**What you should do**
Reproduce the lines below word for word, starting with the first one and stopping after the line that contains "Consider the image.". Leave the pictures out of your copy.

**Data listing**
*** Block opens ***
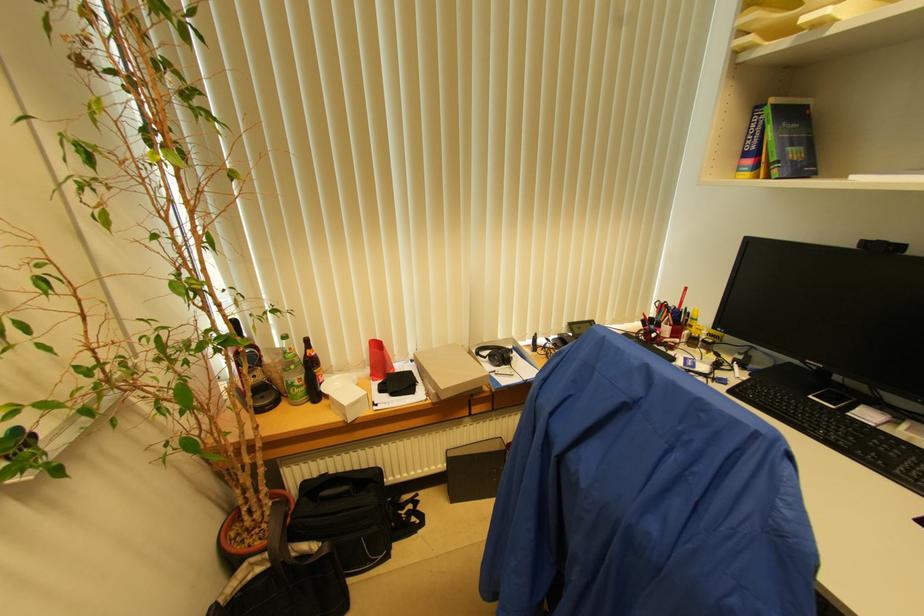
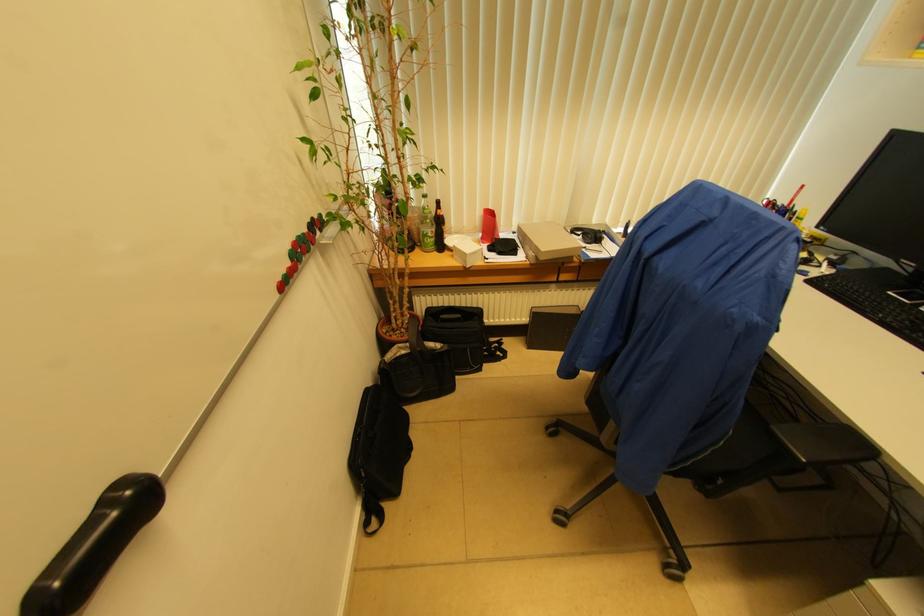
Where in the second image is the point corresponding to pixel 444 389 from the first image?

(543, 252)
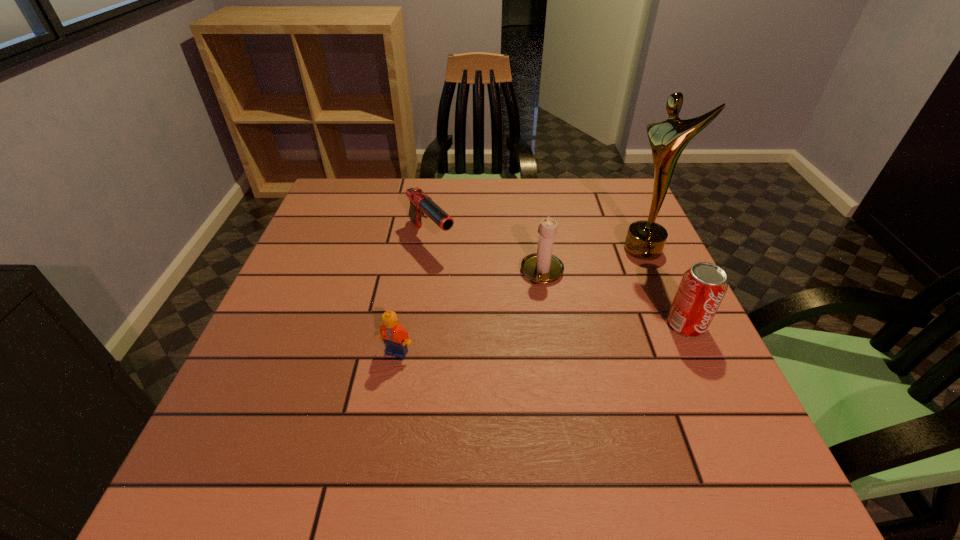
At what (x,y) coordinates should I click in order to perform the action: click on free space that satisfies the following two spatial constraints: 1. on the front side of the tallest object; 2. on the left side of the gun. Please return your answer as a coordinate pair (x, y). This screenshot has height=540, width=960. Looking at the image, I should click on (429, 250).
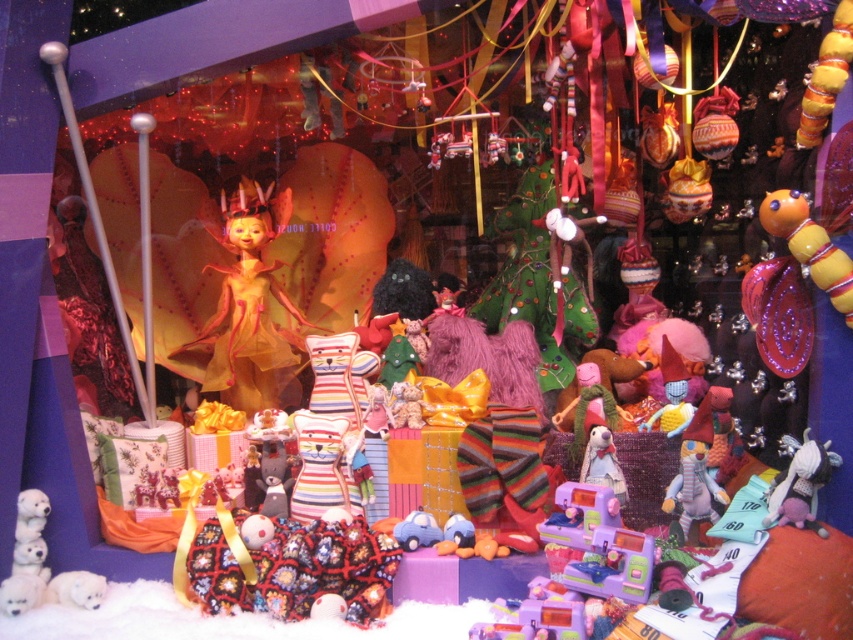
Is striped woolen hat at center below velvet plush toy at lower right?

Incorrect, striped woolen hat at center is not positioned below velvet plush toy at lower right.

Consider the image. Does striped woolen hat at center have a greater height compared to velvet plush toy at lower right?

Indeed, striped woolen hat at center has a greater height compared to velvet plush toy at lower right.

Image resolution: width=853 pixels, height=640 pixels. What are the coordinates of `striped woolen hat at center` in the screenshot? It's located at (694, 476).

Is shiny yellow caterpillar at center to the right of striped woolen hat at center from the viewer's perspective?

Yes, shiny yellow caterpillar at center is to the right of striped woolen hat at center.

Which is in front, point (805, 250) or point (712, 483)?

Point (805, 250)

Describe the element at coordinates (809, 244) in the screenshot. I see `shiny yellow caterpillar at center` at that location.

Image resolution: width=853 pixels, height=640 pixels. Find the location of `shiny yellow caterpillar at center`. shiny yellow caterpillar at center is located at coordinates point(809,244).

Between point (241, 252) and point (846, 321), which one is positioned behind?

Point (241, 252)

In the scene shown: Does matte orange fabric doll at center appear over shiny yellow caterpillar at center?

Incorrect, matte orange fabric doll at center is not positioned above shiny yellow caterpillar at center.

Measure the distance between point (281, 228) and camera.

Point (281, 228) and camera are 6.76 feet apart from each other.

Locate an element on the screen. matte orange fabric doll at center is located at coordinates (250, 305).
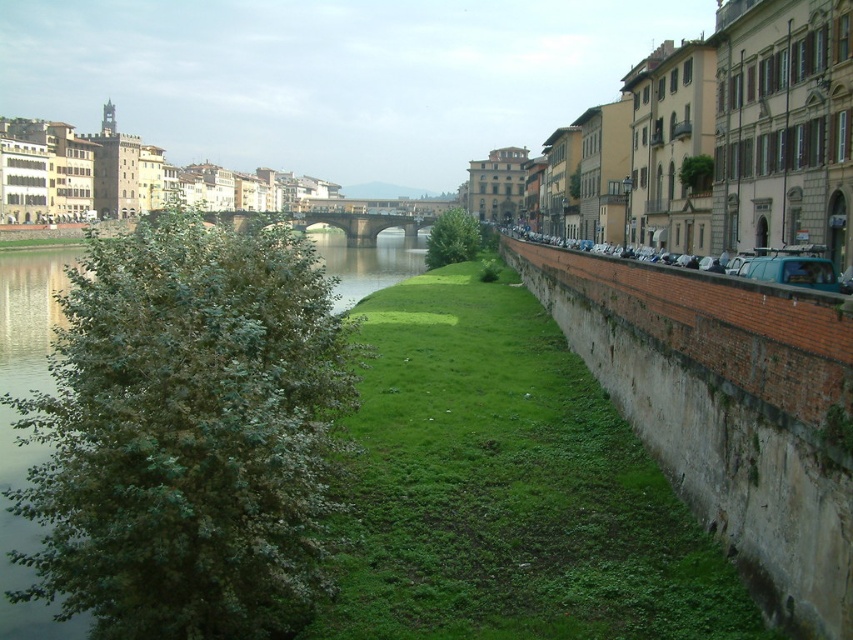
Can you confirm if green leafy tree at left is taller than green leafy tree at center?

Yes.

Which is in front, point (157, 292) or point (451, 256)?

Point (157, 292) is more forward.

This screenshot has width=853, height=640. Identify the location of green leafy tree at left. (189, 433).

Is green grassy at center positioned at the back of green leafy tree at center?

No, it is not.

Based on the photo, which of these two, green grassy at center or green leafy tree at center, stands taller?

green grassy at center is taller.

You are a GUI agent. You are given a task and a screenshot of the screen. Output one action in this format:
    pyautogui.click(x=<x>, y=<y>)
    Task: Click on the green grassy at center
    The height and width of the screenshot is (640, 853).
    Given the screenshot: What is the action you would take?
    pyautogui.click(x=508, y=488)

In the scene shown: Who is shorter, green leafy tree at left or green grassy at center?

green grassy at center is shorter.

Does green leafy tree at left appear on the right side of green grassy at center?

Incorrect, green leafy tree at left is not on the right side of green grassy at center.

Measure the distance between point (235,369) and camera.

A distance of 198.34 feet exists between point (235,369) and camera.

Where is `green leafy tree at left`? green leafy tree at left is located at coordinates (189, 433).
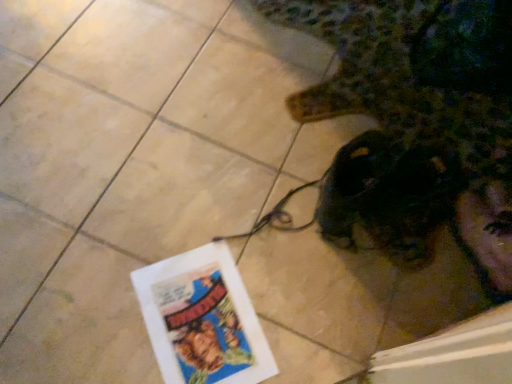
Locate an element on the screen. The image size is (512, 384). vacant space to the right of shiny black headphones at lower right is located at coordinates (457, 229).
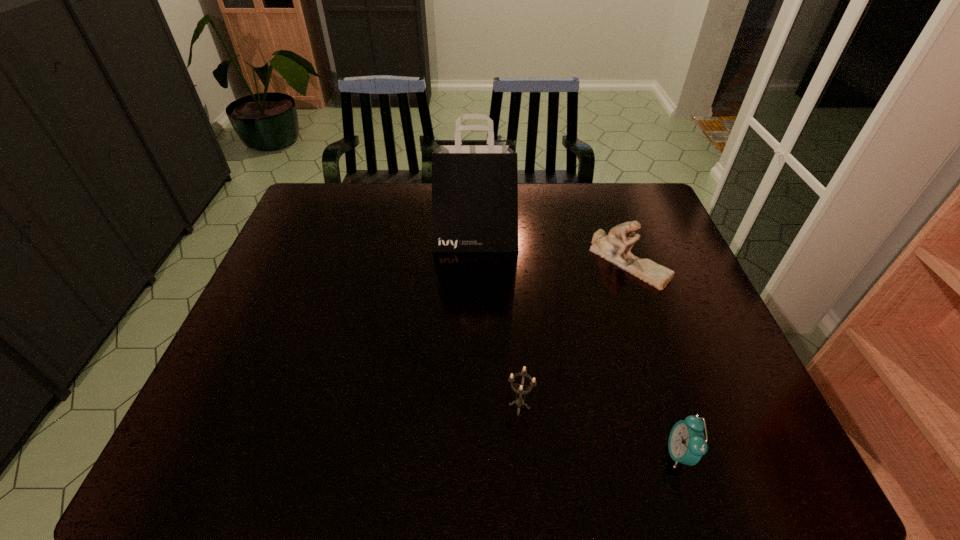
Locate an element on the screen. object located at the near edge is located at coordinates (687, 444).

Find the location of a particular element. This screenshot has height=540, width=960. object present at the right edge is located at coordinates (615, 247).

What are the coordinates of `free region at the far edge` in the screenshot? It's located at (362, 197).

The image size is (960, 540). I want to click on free space at the near edge, so click(x=361, y=467).

The width and height of the screenshot is (960, 540). In the image, there is a desktop. In order to click on vacant space at the left edge in this screenshot , I will do `click(261, 407)`.

Find the location of a particular element. vacant space at the right edge of the desktop is located at coordinates (668, 362).

Identify the location of vacant region at the near right corner of the desktop. Image resolution: width=960 pixels, height=540 pixels. (753, 454).

This screenshot has height=540, width=960. What are the coordinates of `empty location between the figurine and the shopping bag` in the screenshot? It's located at (552, 251).

Where is `empty location between the candle holder and the third shortest object`? This screenshot has height=540, width=960. empty location between the candle holder and the third shortest object is located at coordinates (574, 334).

In order to click on free space between the nearest object and the second nearest object in this screenshot , I will do `click(600, 430)`.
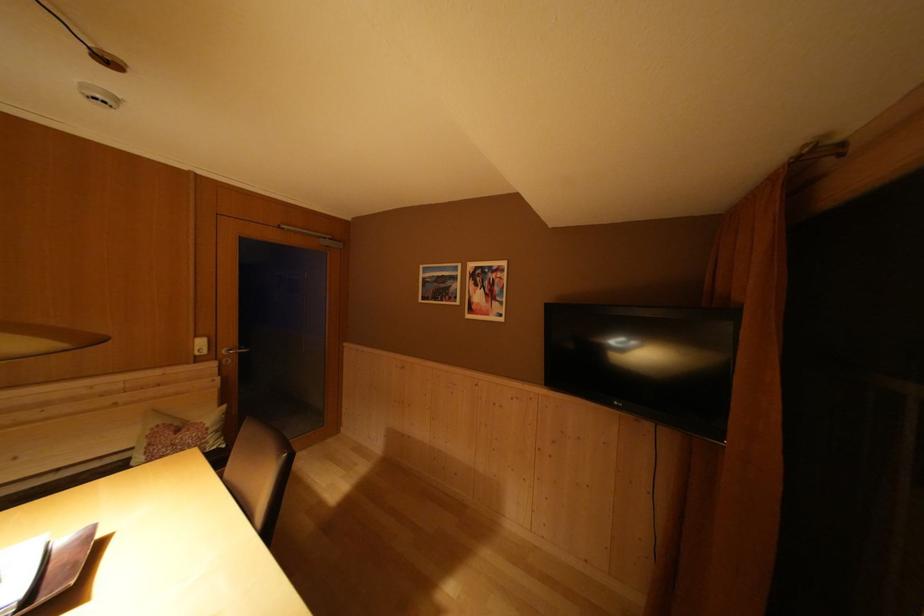
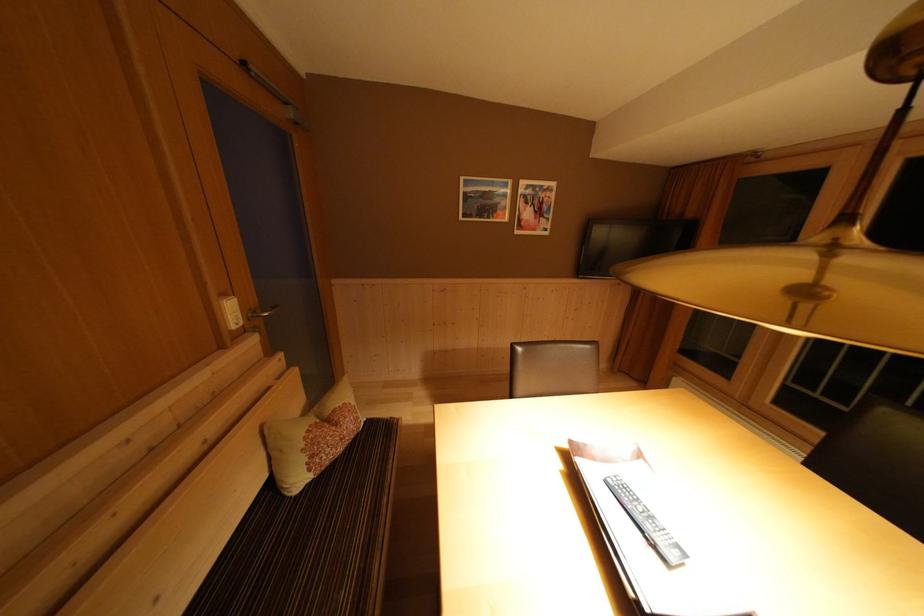
The point at (156, 450) is marked in the first image. Where is the corresponding point in the second image?

(319, 462)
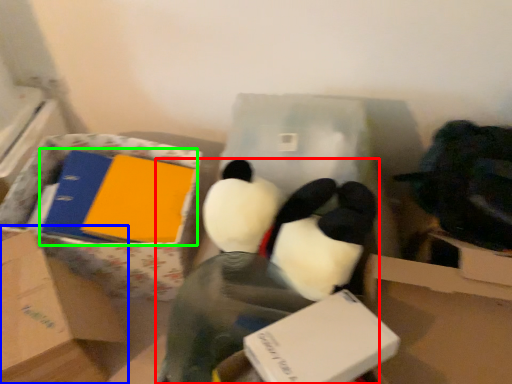
Question: Estimate the real-world distances between objects in this image. Which object is farther from toy (highlighted by a red box), box (highlighted by a blue box) or book (highlighted by a green box)?

Choices:
 (A) box
 (B) book

Answer: (A)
*** Block closes ***
**Response area**
Where in the second image is the point corresponding to pixel 444 389 from the first image?

(543, 252)
At what (x,y) coordinates should I click in order to perform the action: click on free space that satisfies the following two spatial constraints: 1. on the front side of the tallest object; 2. on the left side of the gun. Please return your answer as a coordinate pair (x, y). This screenshot has height=540, width=960. Looking at the image, I should click on (429, 250).
Is striped woolen hat at center below velvet plush toy at lower right?

Incorrect, striped woolen hat at center is not positioned below velvet plush toy at lower right.

Consider the image. Does striped woolen hat at center have a greater height compared to velvet plush toy at lower right?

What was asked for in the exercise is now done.